### Exercise brief:
Repeat the lines below exactly as written, please, from the line with "camera: 140 degrees right, 0 degrees up" to the line with "(352, 346) = (356, 187): white", both lines included, and no others.
[[ The data, beginning ]]
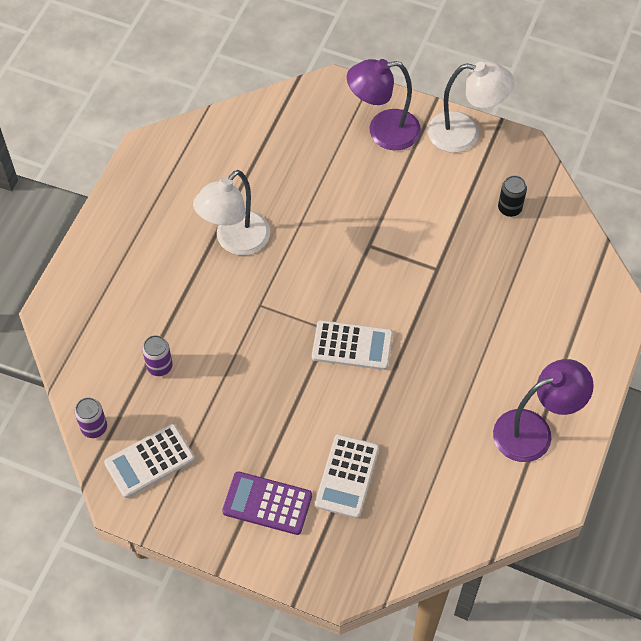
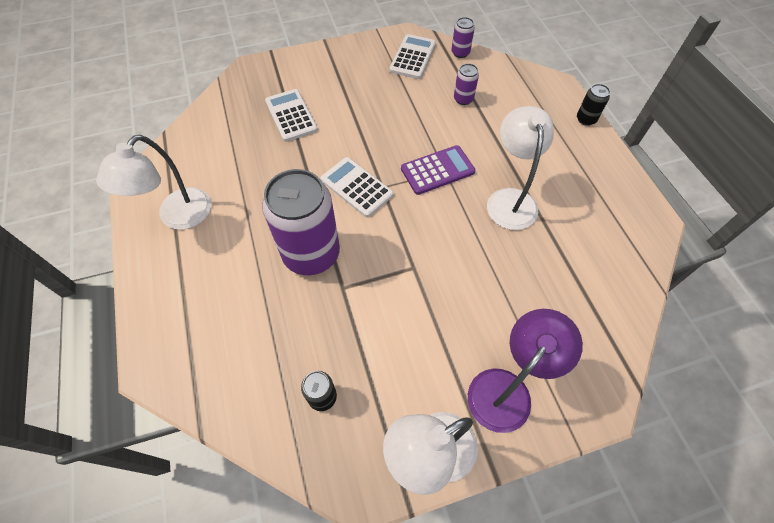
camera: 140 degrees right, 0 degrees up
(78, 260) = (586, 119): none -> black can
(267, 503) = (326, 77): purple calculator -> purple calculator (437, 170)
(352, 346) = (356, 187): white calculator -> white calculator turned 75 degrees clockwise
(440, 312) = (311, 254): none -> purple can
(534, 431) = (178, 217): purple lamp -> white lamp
[[ The data, end ]]
[[ The data, beginning ]]
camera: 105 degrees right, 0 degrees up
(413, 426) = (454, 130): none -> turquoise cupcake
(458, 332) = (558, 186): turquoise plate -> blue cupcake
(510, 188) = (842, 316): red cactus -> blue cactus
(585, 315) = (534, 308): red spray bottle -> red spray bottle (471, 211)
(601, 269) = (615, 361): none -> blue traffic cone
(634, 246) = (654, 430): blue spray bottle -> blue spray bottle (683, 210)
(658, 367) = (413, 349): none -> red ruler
[[ The data, end ]]
### Expected output:
camera: 140 degrees right, 0 degrees up
(78, 260) = (586, 119): none -> black can
(267, 503) = (326, 77): purple calculator -> purple calculator (437, 170)
(352, 346) = (356, 187): white calculator -> white calculator turned 75 degrees clockwise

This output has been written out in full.